Records to process section start

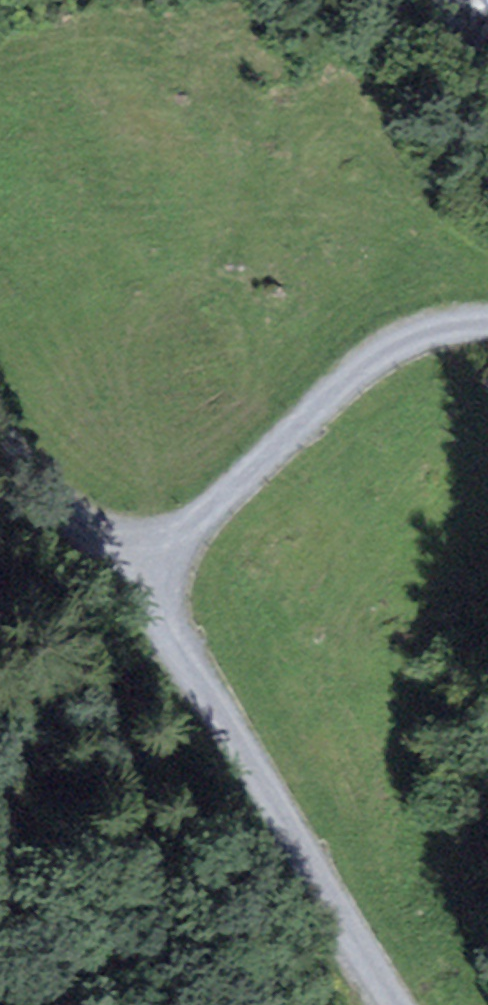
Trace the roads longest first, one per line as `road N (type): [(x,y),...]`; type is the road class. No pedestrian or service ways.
road 1 (unclassified): [(134,601),(215,696),(295,840),(405,1004)]
road 2 (unclassified): [(487,322),(460,323),(356,365),(134,601)]
road 3 (unclassified): [(0,435),(134,601)]

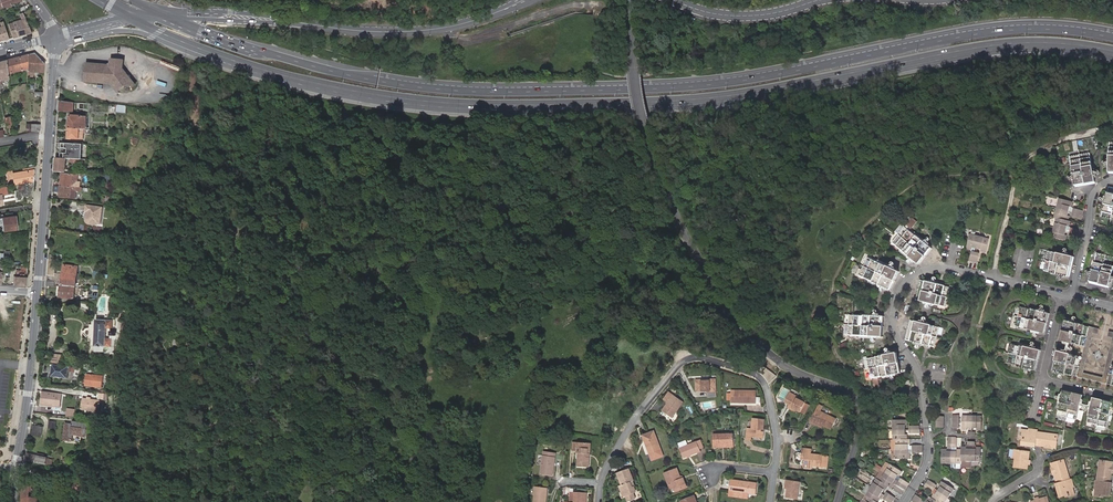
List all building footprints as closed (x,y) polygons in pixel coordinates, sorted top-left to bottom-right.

Records to process section end

# What to work on
Drop the pictures and reproduce the rest of the data above exactly.

# Output of the task
Trace the roads longest first, one per line as `road N (type): [(x,y),...]`; type is the road class. No pedestrian or service ways.
road 1 (unclassified): [(134,601),(215,696),(295,840),(405,1004)]
road 2 (unclassified): [(487,322),(460,323),(356,365),(134,601)]
road 3 (unclassified): [(0,435),(134,601)]

List all building footprints as closed (x,y) polygons in pixel coordinates, sorted top-left to bottom-right.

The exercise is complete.